=== Exercise requirements ===
Could every line of the listing be output exactly, with the pictures skipped?

=== Source data ===
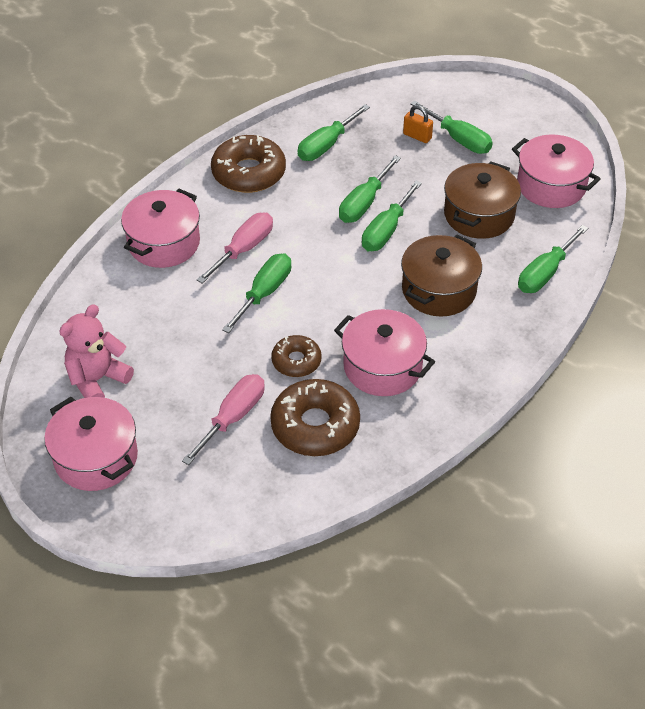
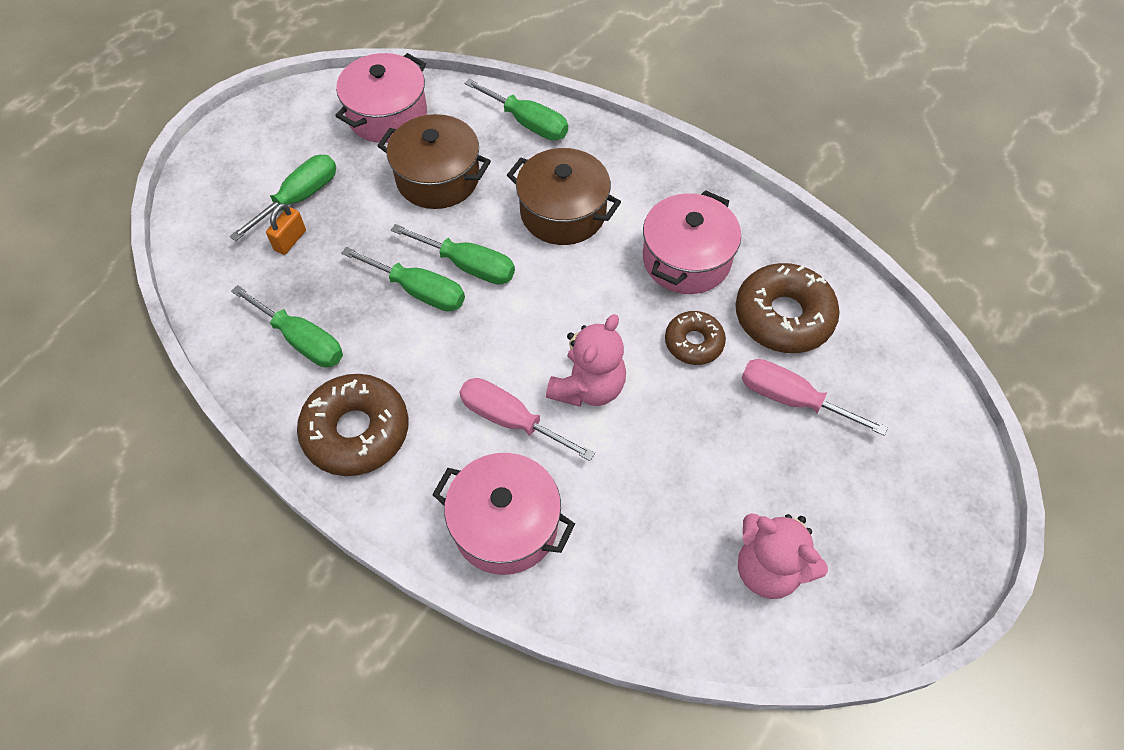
camera: 95 degrees left, 10 degrees up
(96, 457) = (890, 545): pink pot -> none
(264, 293) = (588, 387): green screwdriver -> pink teddy bear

=== Response ===
camera: 95 degrees left, 10 degrees up
(96, 457) = (890, 545): pink pot -> none
(264, 293) = (588, 387): green screwdriver -> pink teddy bear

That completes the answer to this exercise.